··· DATA PROVIDED ···
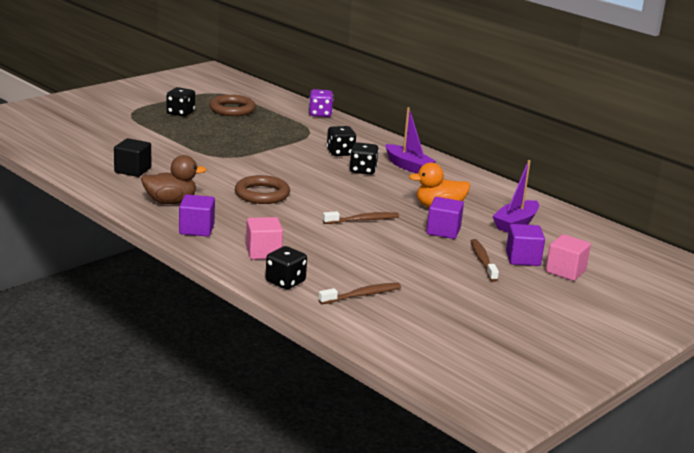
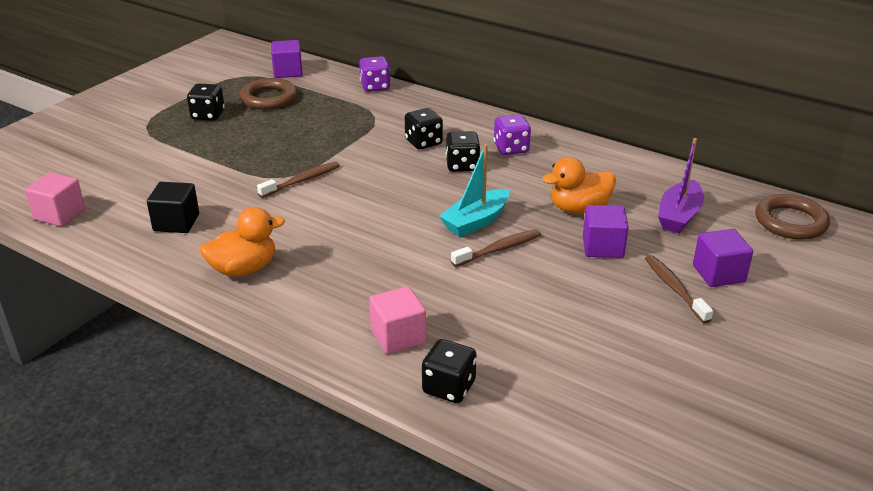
camera: 10 degrees left, 10 degrees up
(170, 202) = (244, 269): brown duck -> orange duck
(196, 229) = (295, 312): purple cube -> purple cube (288, 72)
(262, 194) = (356, 230): brown ring -> brown ring (790, 222)
(354, 203) = (476, 221): none -> turquoise boat
(362, 295) = (559, 389): brown toothbrush -> brown toothbrush (302, 180)
(408, 166) = (511, 148): purple boat -> purple dice
(565, 271) = (778, 284): pink cube -> pink cube (60, 214)

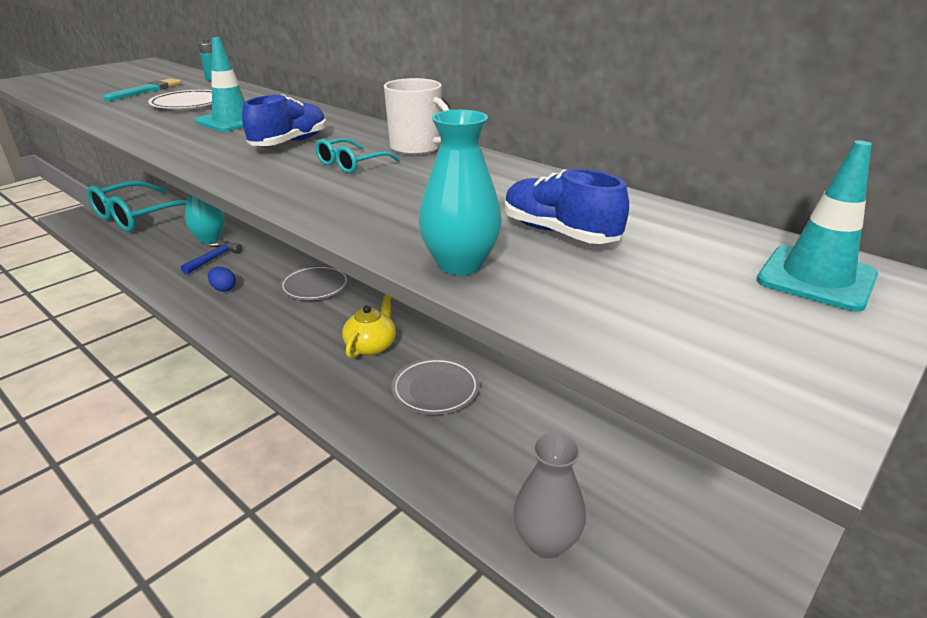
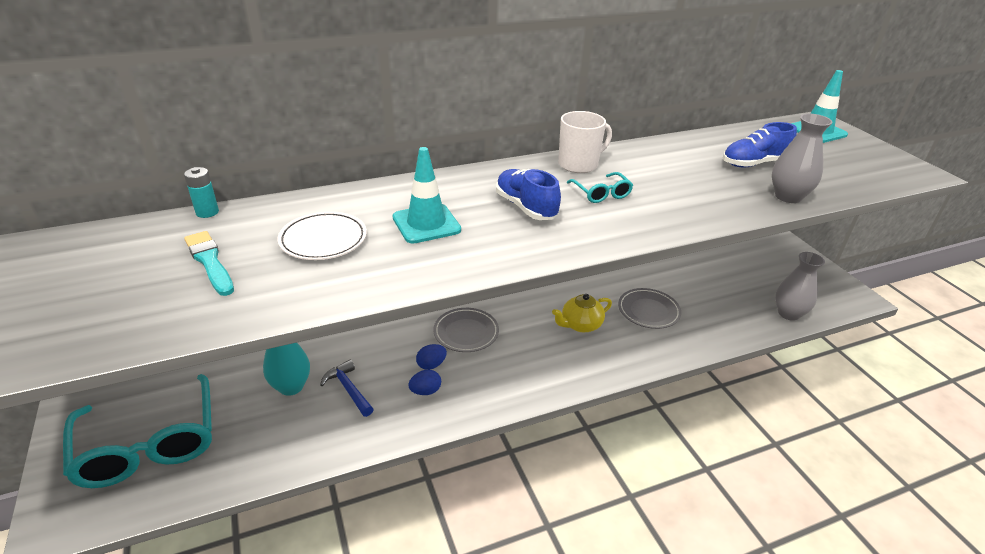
camera: 65 degrees left, 5 degrees up
(260, 282) = (431, 365): none -> blue egg
(371, 346) = (580, 325): yellow teapot -> yellow teapot turned 75 degrees counterclockwise
(460, 264) = (788, 197): turquoise vase -> grey vase

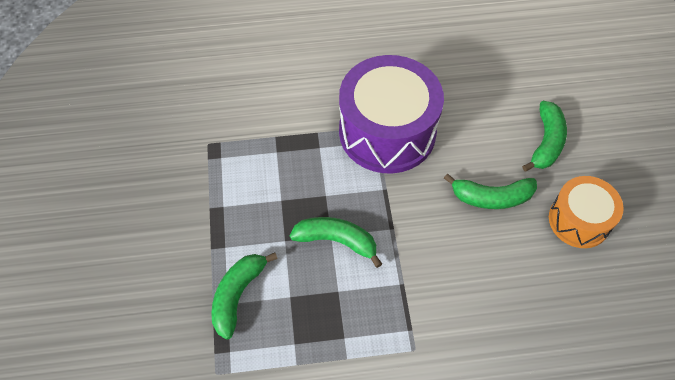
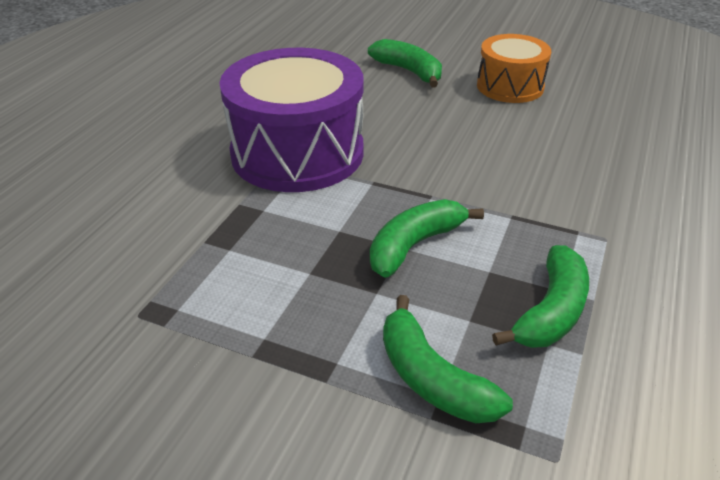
camera: 60 degrees left, 20 degrees down
(491, 197) = (445, 120): green banana -> green banana (551, 311)

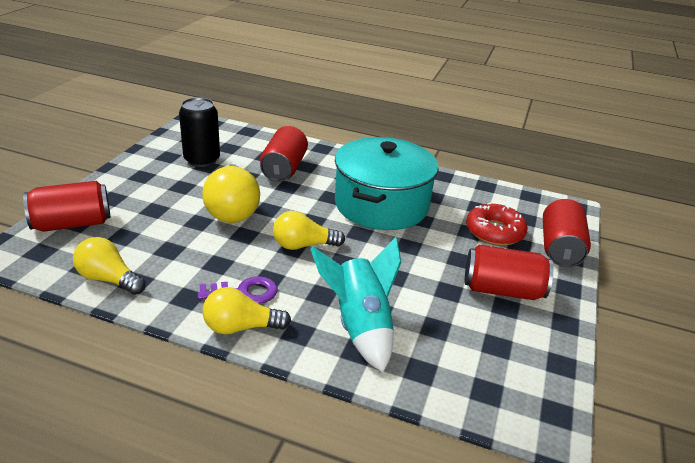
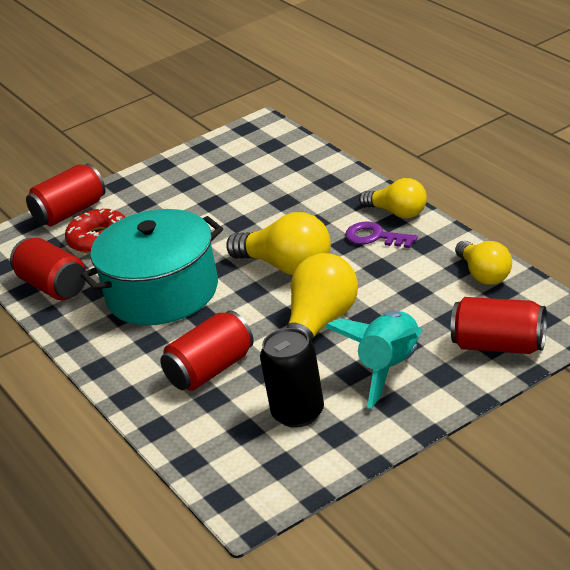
camera: 135 degrees left, 0 degrees up
(303, 245) = (287, 266): yellow light bulb -> yellow light bulb, size x1.52
(360, 326) = (309, 194): turquoise rocket -> turquoise rocket (390, 368)
(502, 290) = (171, 193): red can -> red can (53, 286)

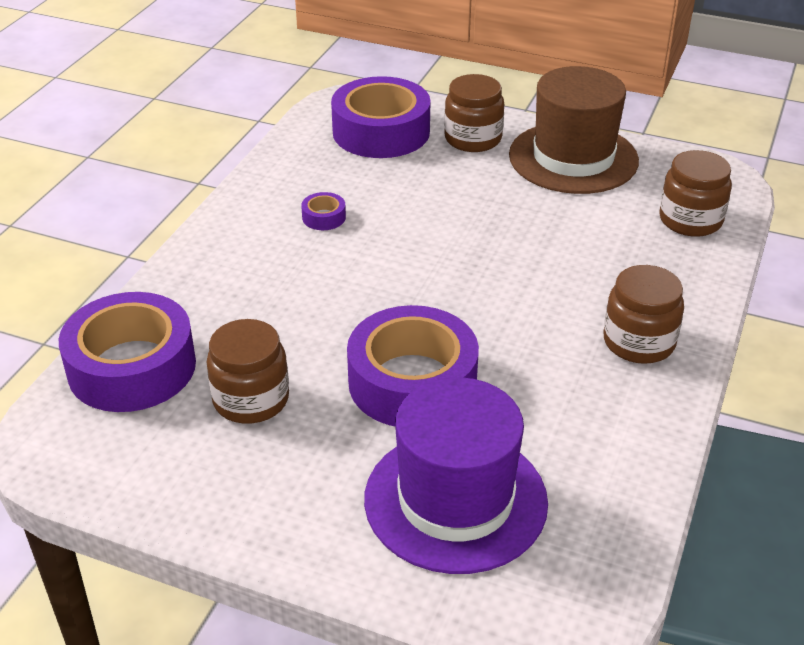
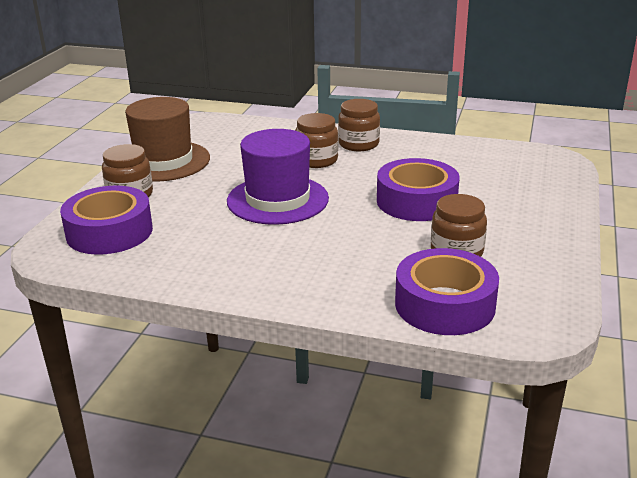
camera: 95 degrees left, 10 degrees down
(324, 217) = (239, 246): purple tape -> none
(455, 500) = (503, 185): purple hat -> purple hat (277, 200)
(690, 220) = (239, 130): brown jar -> brown jar (316, 160)

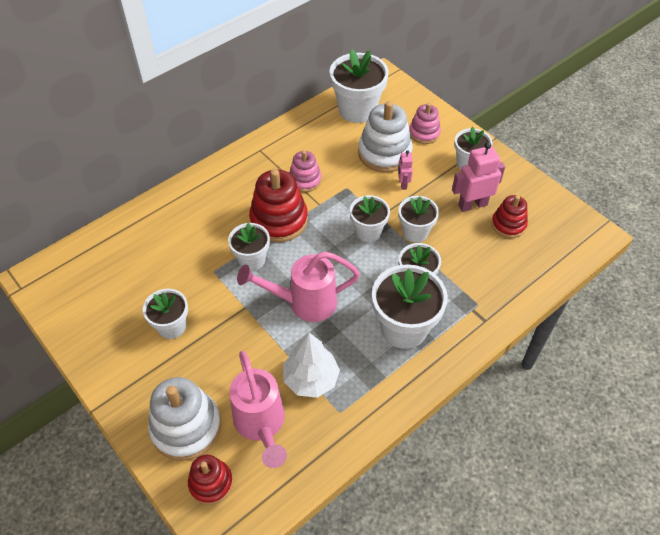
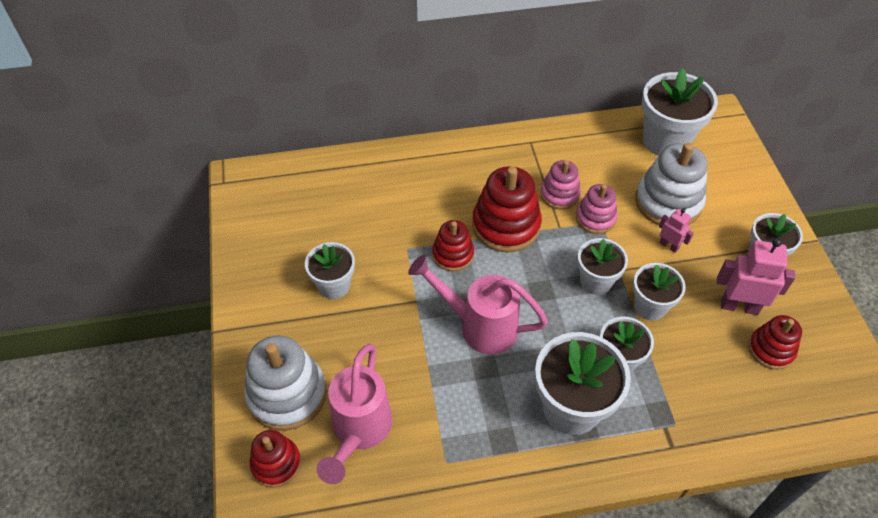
camera: 30 degrees right, 0 degrees up
(252, 259) = (453, 254): white flower pot -> red stacking toy
(311, 379) = (437, 411): white tree -> none
(403, 184) = (669, 246): pink robot -> pink robot turned 105 degrees clockwise
(424, 133) = (730, 198): pink stacking toy -> pink stacking toy (595, 218)

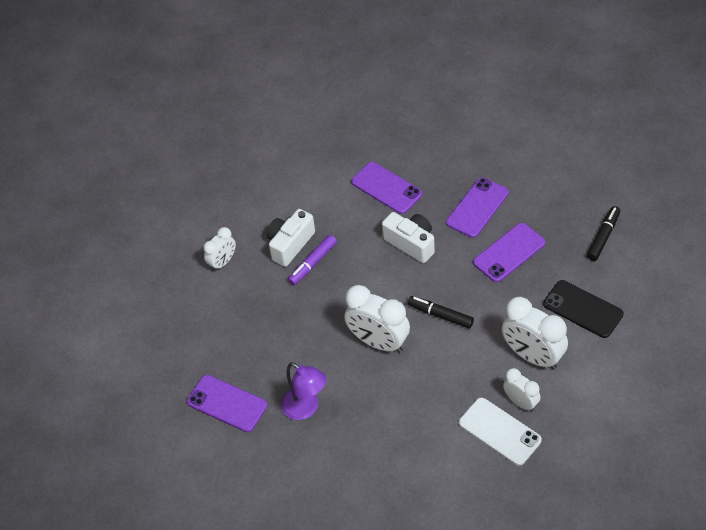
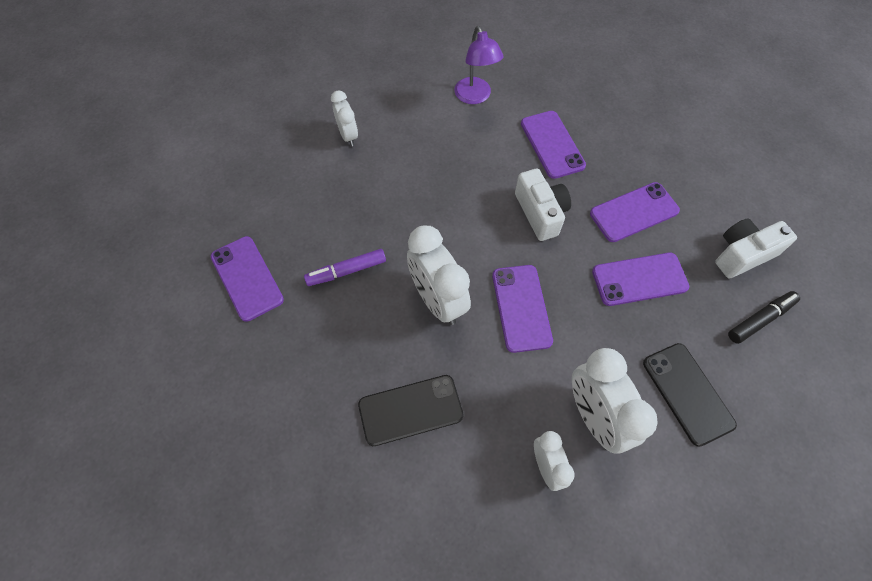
camera: 25 degrees right, 10 degrees up
(223, 262) = (348, 135): white clock -> white clock turned 90 degrees counterclockwise
(290, 244) = (421, 151): white camera -> white camera (742, 254)
(306, 408) = (316, 330): purple lamp -> purple lamp (475, 97)
(313, 263) = (429, 181): purple marker -> purple marker (346, 271)
(410, 420) = (410, 410): none -> black phone
(440, 315) = (521, 308): black marker -> purple phone
(499, 431) = (499, 488): white phone -> none

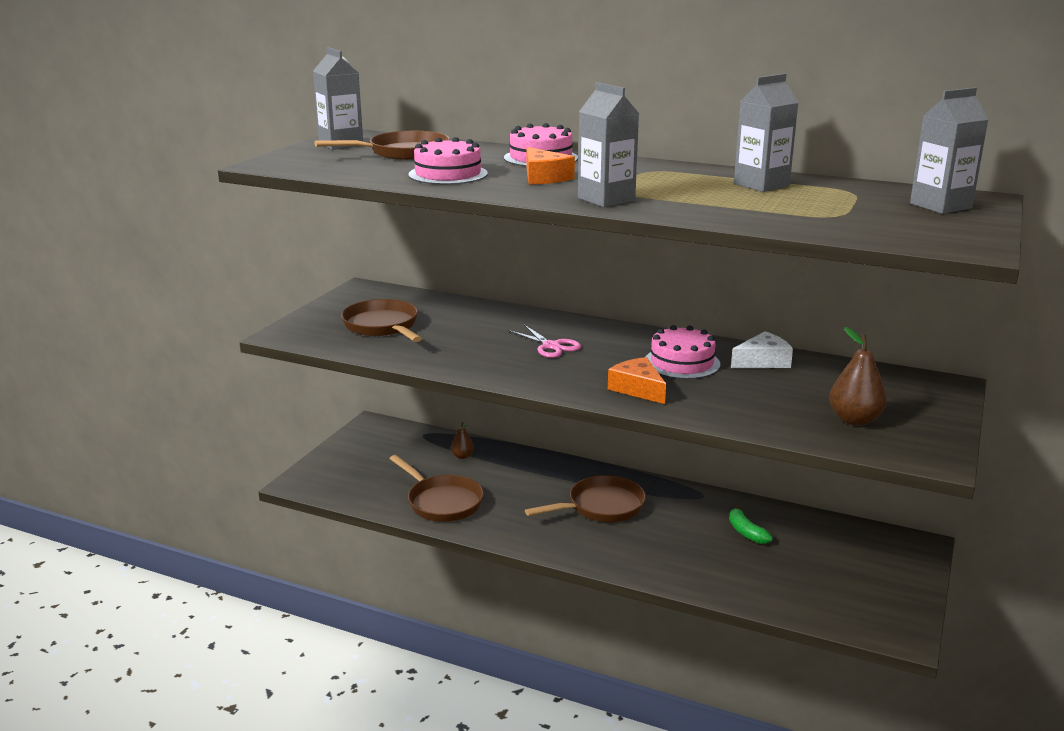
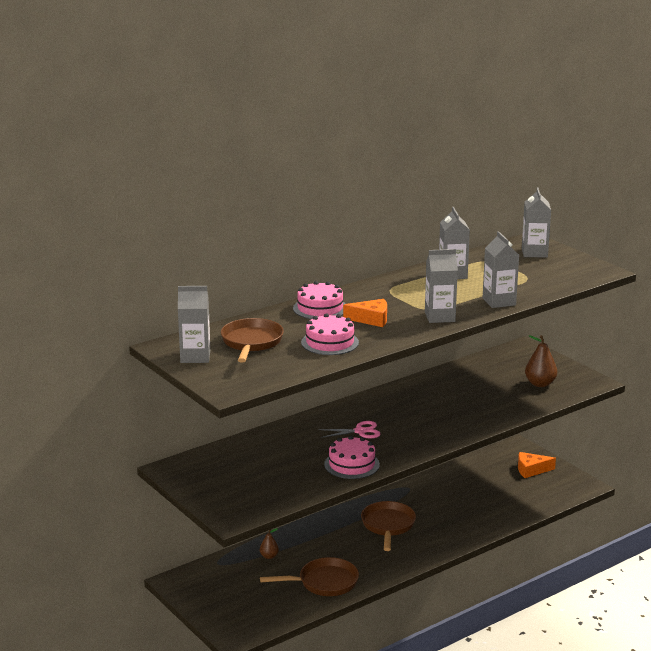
camera: 60 degrees left, 0 degrees up
(383, 326) = (259, 478): brown pan -> none
(638, 389) = (449, 425): orange cheese -> orange cheese (531, 470)
(682, 363) = (427, 401): pink cake -> pink cake (351, 464)
(715, 215) = (499, 301): none -> grey carton
(746, 532) = (460, 490): green banana -> none
(763, 361) = (448, 379): white cheese -> none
···
*WHAT YOU HAVE TO DO:*
Some lines contain the word "stacking". Pull each one out of the listing.

*ANSWER FOR THIS EXERCISE:*
(252, 259) = (453, 254): white flower pot -> red stacking toy
(424, 133) = (730, 198): pink stacking toy -> pink stacking toy (595, 218)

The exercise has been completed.